══ Given data ══

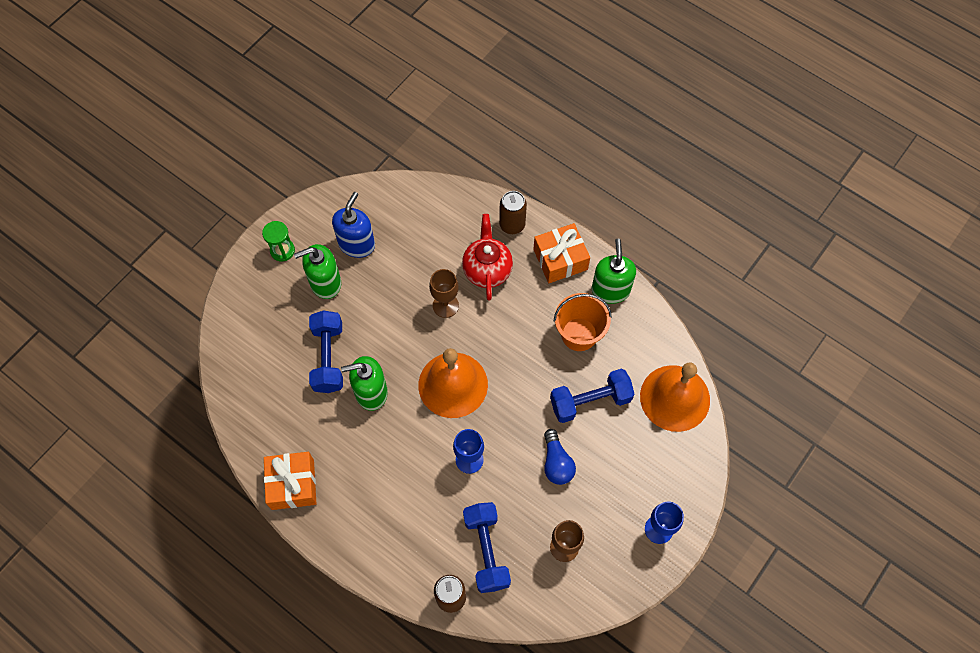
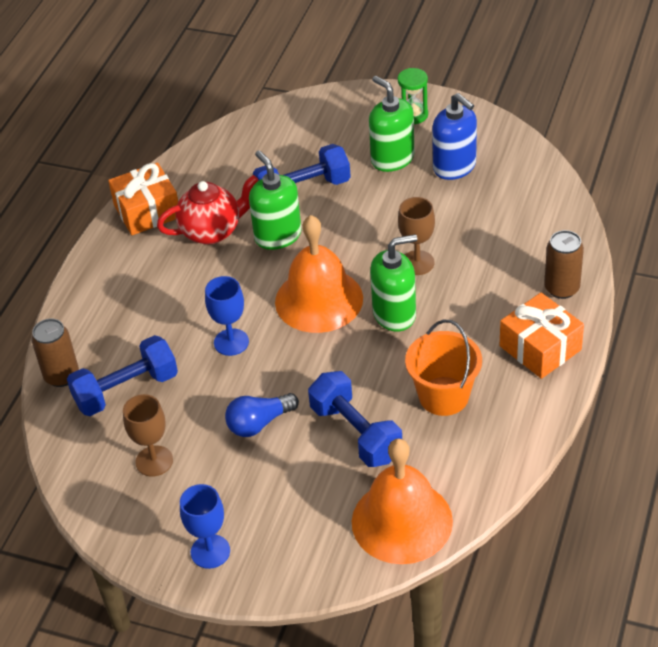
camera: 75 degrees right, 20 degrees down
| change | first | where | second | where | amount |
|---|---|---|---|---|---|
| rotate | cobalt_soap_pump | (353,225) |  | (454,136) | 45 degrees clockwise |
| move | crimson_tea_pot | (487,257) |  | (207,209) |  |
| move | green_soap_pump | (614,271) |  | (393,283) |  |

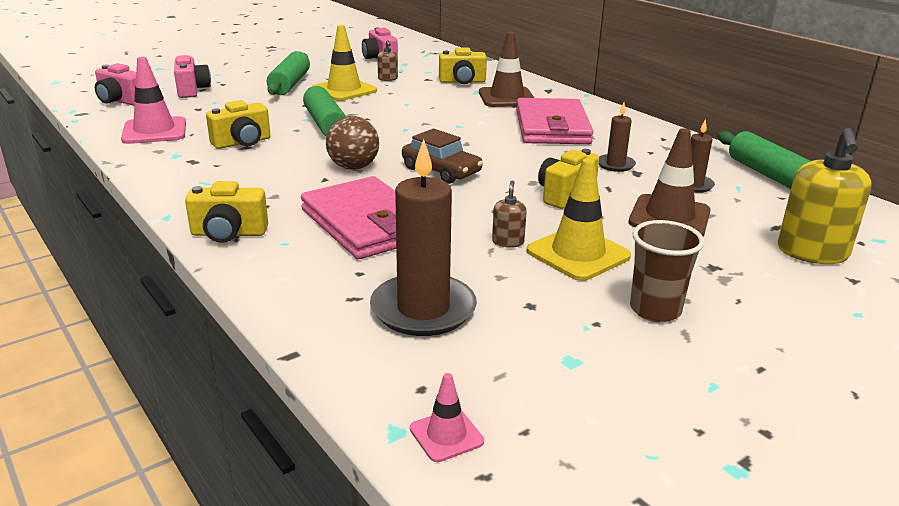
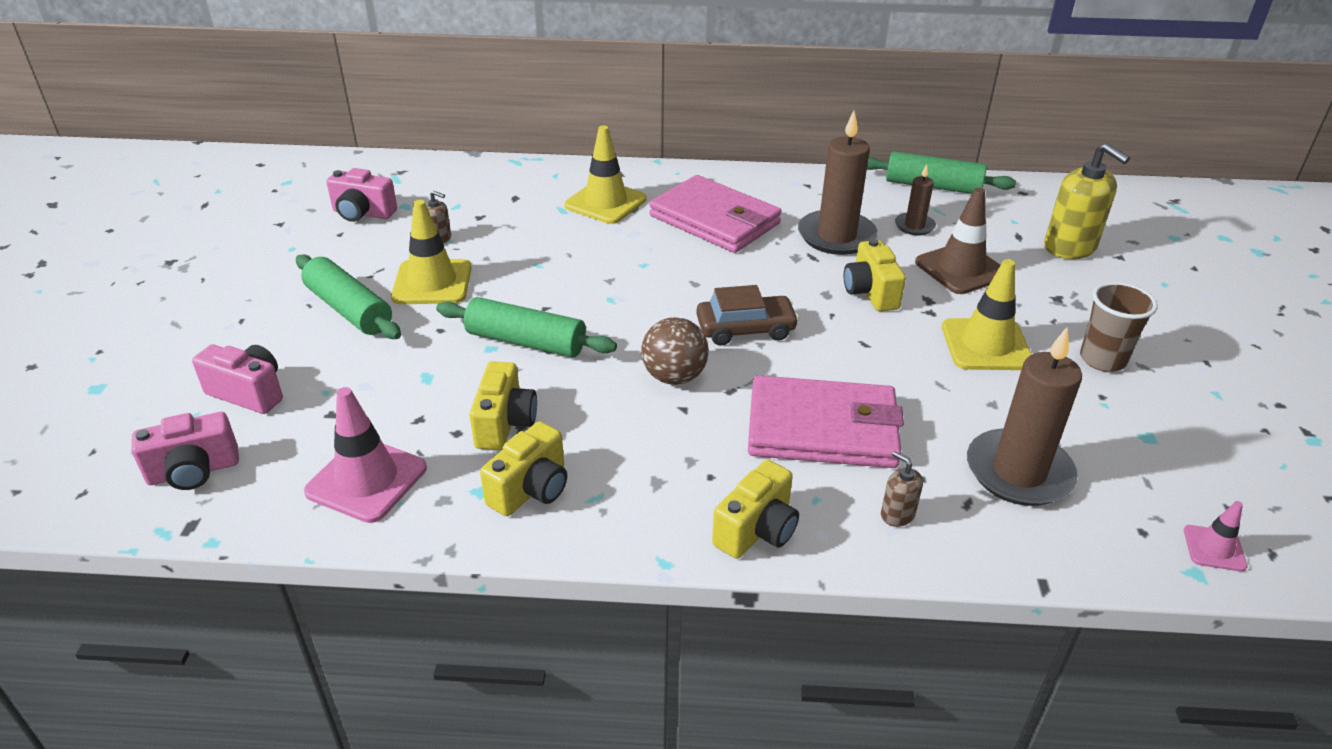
camera: 50 degrees left, 10 degrees up
| change | first | where | second | where | amount |
|---|---|---|---|---|---|
| move | golden_photo_camera | (463,65) |  | (523,468) |  |
| recolor | dark_brown_safety_cone | (506,69) | golden_safety_cone | (605,174) |  |
| move | dark_brown_soap_pump | (509,214) |  | (902,489) |  |
| resize | dark_brown_pillar_candle | (617,137) |  | (838,183) | x1.92 |

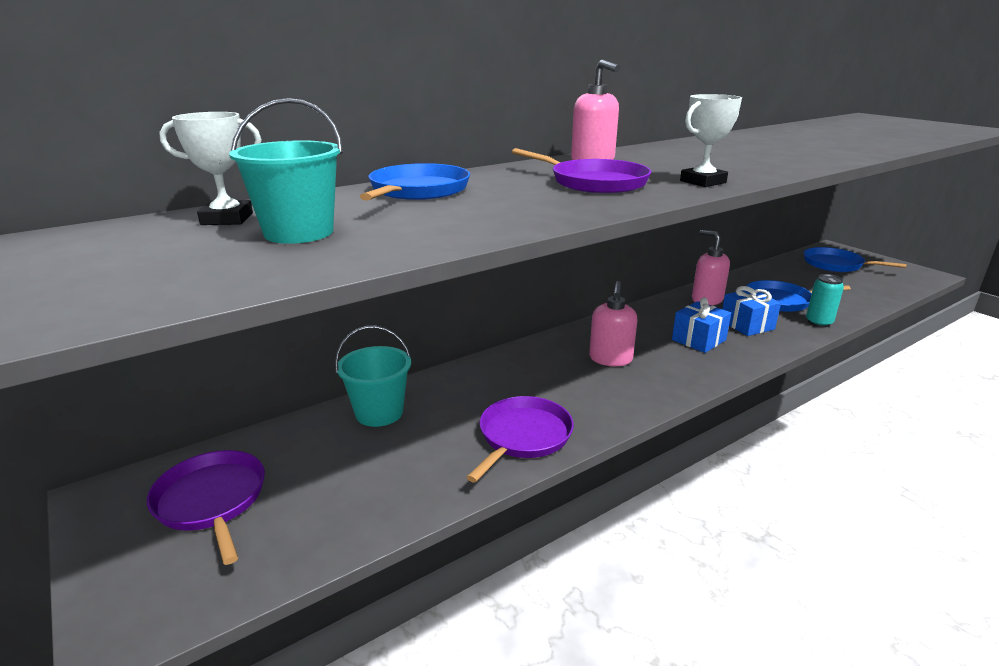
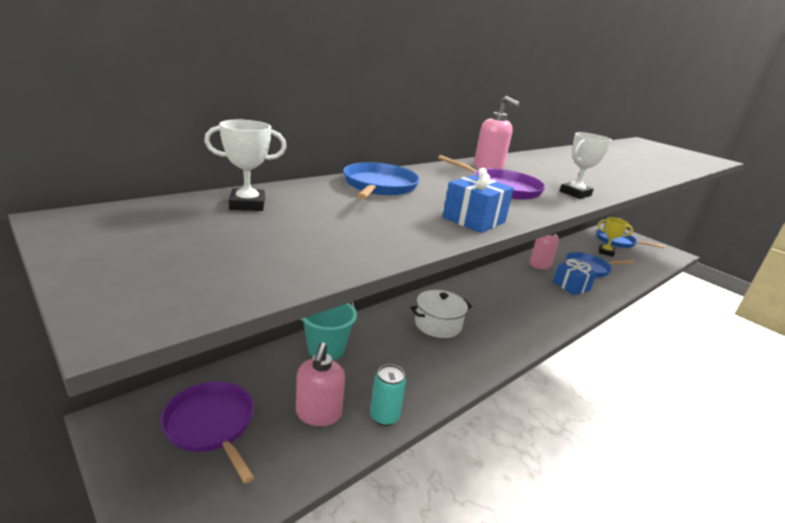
camera: 10 degrees left, 0 degrees up
| change | first | where | second | where | amount |
|---|---|---|---|---|---|
| delete | turquoise_bucket | (286,171) |  |  |  |
| delete | purple_frying_pan | (520,439) |  |  |  |
| move | pink_soap_pump | (613,323) |  | (320,384) |  |
| move | cobalt_wrapped_gift | (701,325) |  | (478,200) |  |
| move | turquoise_tin | (825,300) |  | (388,395) |  |
| insert |  |  | pure_white_stockpot | (441,314) |  |
| insert |  |  | golden_award_cup | (615,237) |  |

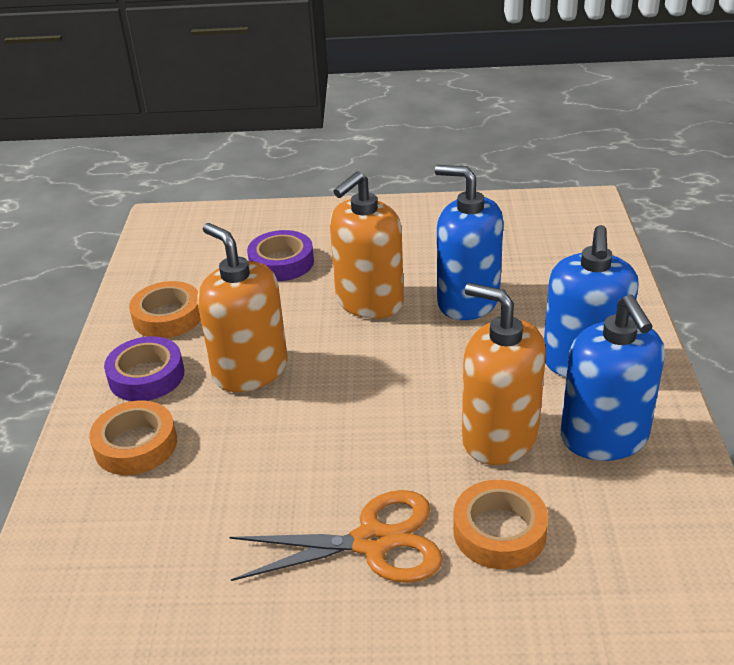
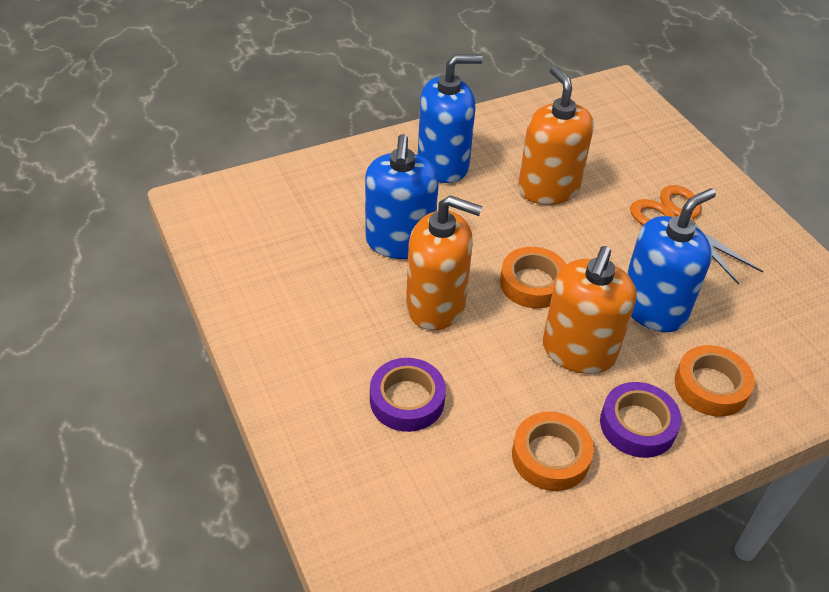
camera: 120 degrees left, 10 degrees up
| change | first | where | second | where | amount |
|---|---|---|---|---|---|
| move | orange_sticky_tape | (500,524) |  | (533,277) |  |
| rotate | orange_soap_pump | (504,374) |  | (556,135) | 150 degrees clockwise |
| move | cobalt_soap_pump | (613,378) |  | (671,260) |  |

═══

Activity. Since only the text is wanted, repeat all the records above exactly and omit the pictures.

Solution for this task.
camera: 75 degrees right, 20 degrees down
| change | first | where | second | where | amount |
|---|---|---|---|---|---|
| rotate | cobalt_soap_pump | (353,225) |  | (454,136) | 45 degrees clockwise |
| move | crimson_tea_pot | (487,257) |  | (207,209) |  |
| move | green_soap_pump | (614,271) |  | (393,283) |  |

camera: 50 degrees left, 10 degrees up
| change | first | where | second | where | amount |
|---|---|---|---|---|---|
| move | golden_photo_camera | (463,65) |  | (523,468) |  |
| recolor | dark_brown_safety_cone | (506,69) | golden_safety_cone | (605,174) |  |
| move | dark_brown_soap_pump | (509,214) |  | (902,489) |  |
| resize | dark_brown_pillar_candle | (617,137) |  | (838,183) | x1.92 |

camera: 10 degrees left, 0 degrees up
| change | first | where | second | where | amount |
|---|---|---|---|---|---|
| delete | turquoise_bucket | (286,171) |  |  |  |
| delete | purple_frying_pan | (520,439) |  |  |  |
| move | pink_soap_pump | (613,323) |  | (320,384) |  |
| move | cobalt_wrapped_gift | (701,325) |  | (478,200) |  |
| move | turquoise_tin | (825,300) |  | (388,395) |  |
| insert |  |  | pure_white_stockpot | (441,314) |  |
| insert |  |  | golden_award_cup | (615,237) |  |

camera: 120 degrees left, 10 degrees up
| change | first | where | second | where | amount |
|---|---|---|---|---|---|
| move | orange_sticky_tape | (500,524) |  | (533,277) |  |
| rotate | orange_soap_pump | (504,374) |  | (556,135) | 150 degrees clockwise |
| move | cobalt_soap_pump | (613,378) |  | (671,260) |  |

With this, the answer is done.